Extracted data entries:
= = = = =
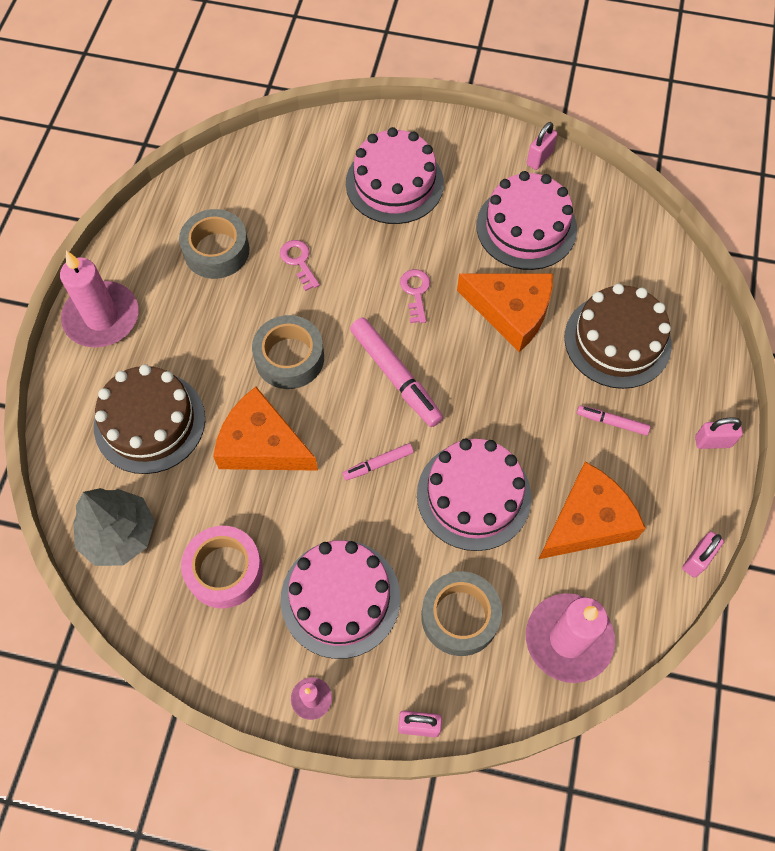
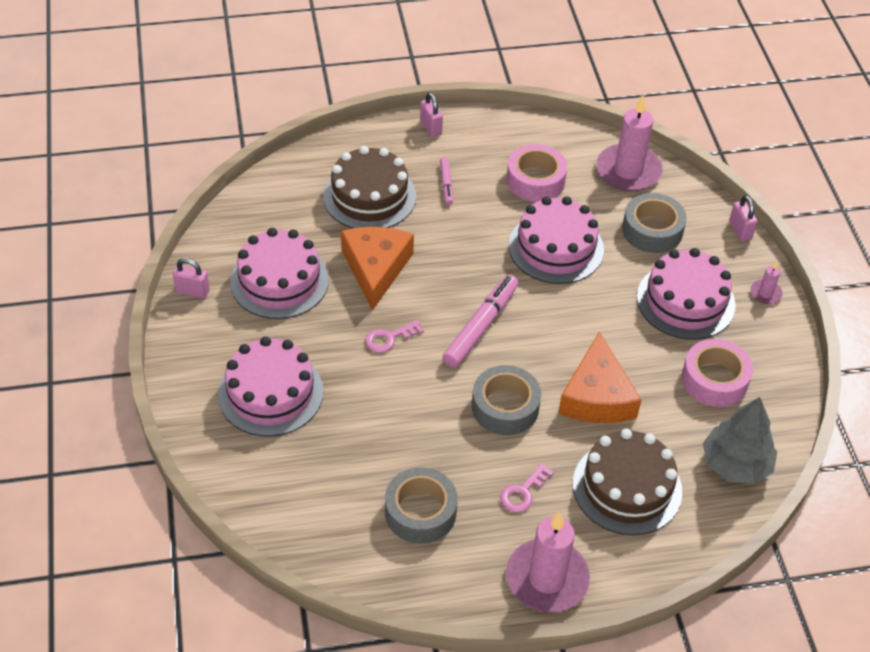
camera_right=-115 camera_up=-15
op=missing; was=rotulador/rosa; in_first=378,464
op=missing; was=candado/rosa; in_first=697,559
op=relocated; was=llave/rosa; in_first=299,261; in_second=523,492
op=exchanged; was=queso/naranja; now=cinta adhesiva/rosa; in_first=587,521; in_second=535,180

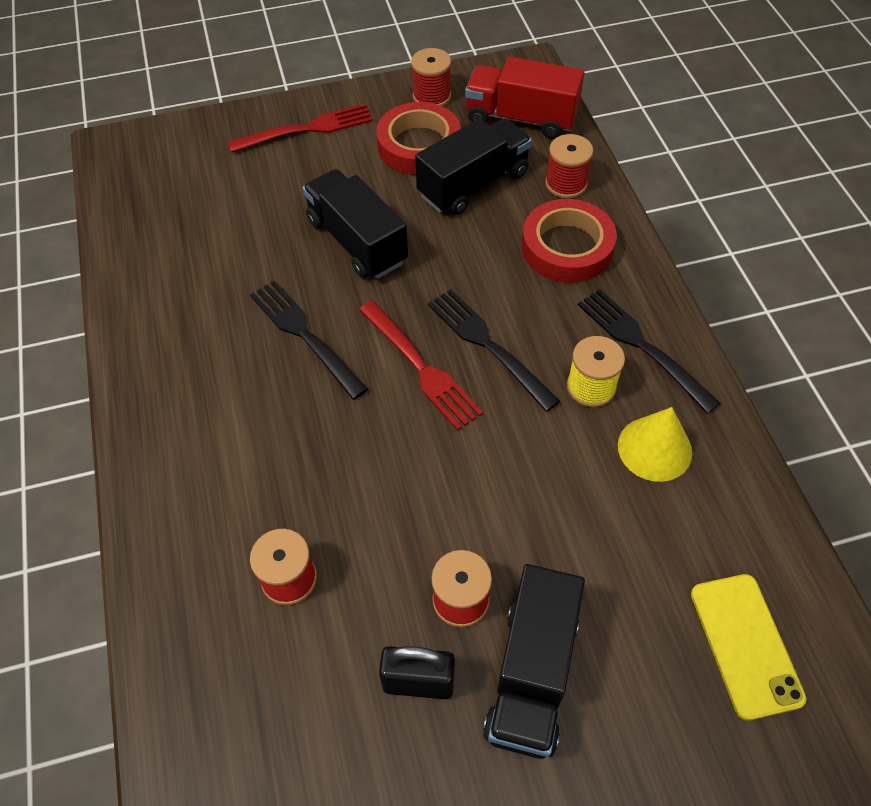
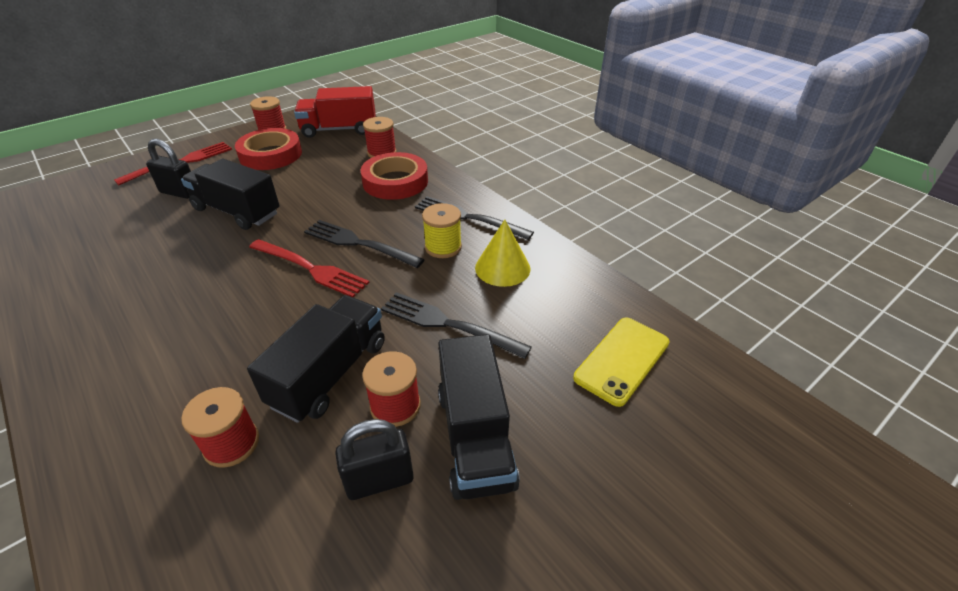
camera_right=-25 camera_up=-15
op=appeared; now=candado/negro; in_second=179,192
op=relocated; was=tenedor/negro; in_first=305,335; in_second=448,324
op=relocated; was=camión/negro; in_first=473,184; in_second=330,373
op=spun; was=móvil/amarillo; in_first=745,645; in_second=622,360; clockwise=75

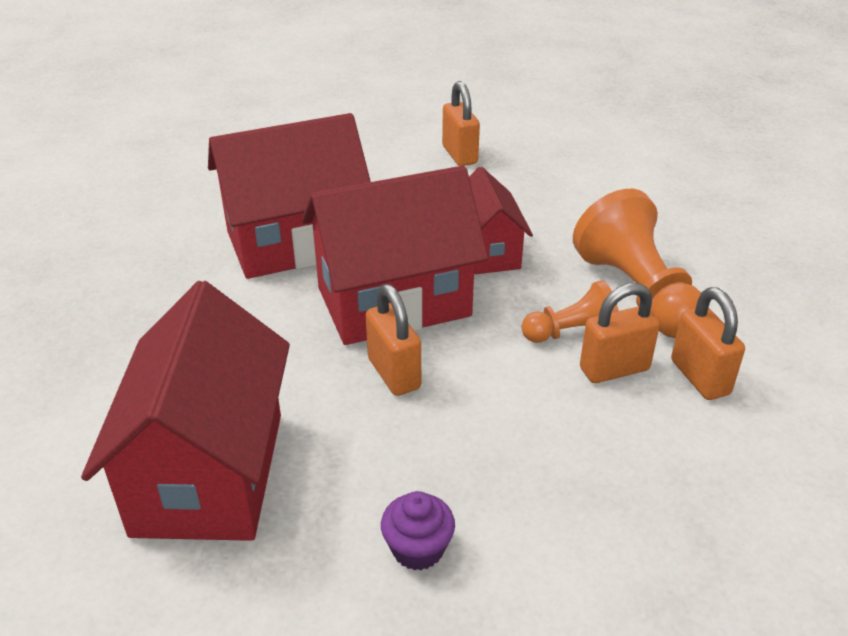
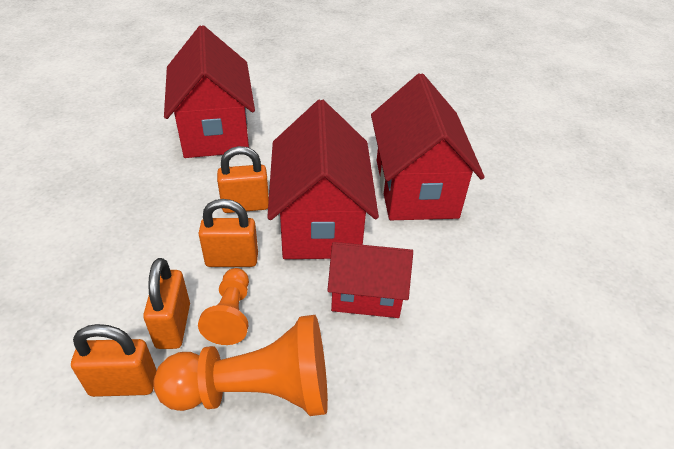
camera_right=105 camera_up=5
op=missing; was=magdalena/morado; in_first=418,549
op=relocated; was=candado/naranja; in_first=459,155; in_second=232,259
op=spun; was=casa/rojo; in_first=209,473; in_second=215,131; clockwise=60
= = = = =
### Exercise goal
Pictures are to be omitted. The lines from the line holding "op=missing; was=candado/rosa; in_first=697,559" through the closing line of the data above are to be set down exactly, and nothing more.

### Written answer
op=missing; was=candado/rosa; in_first=697,559
op=relocated; was=llave/rosa; in_first=299,261; in_second=523,492
op=exchanged; was=queso/naranja; now=cinta adhesiva/rosa; in_first=587,521; in_second=535,180

camera_right=-25 camera_up=-15
op=appeared; now=candado/negro; in_second=179,192
op=relocated; was=tenedor/negro; in_first=305,335; in_second=448,324
op=relocated; was=camión/negro; in_first=473,184; in_second=330,373
op=spun; was=móvil/amarillo; in_first=745,645; in_second=622,360; clockwise=75

camera_right=105 camera_up=5
op=missing; was=magdalena/morado; in_first=418,549
op=relocated; was=candado/naranja; in_first=459,155; in_second=232,259
op=spun; was=casa/rojo; in_first=209,473; in_second=215,131; clockwise=60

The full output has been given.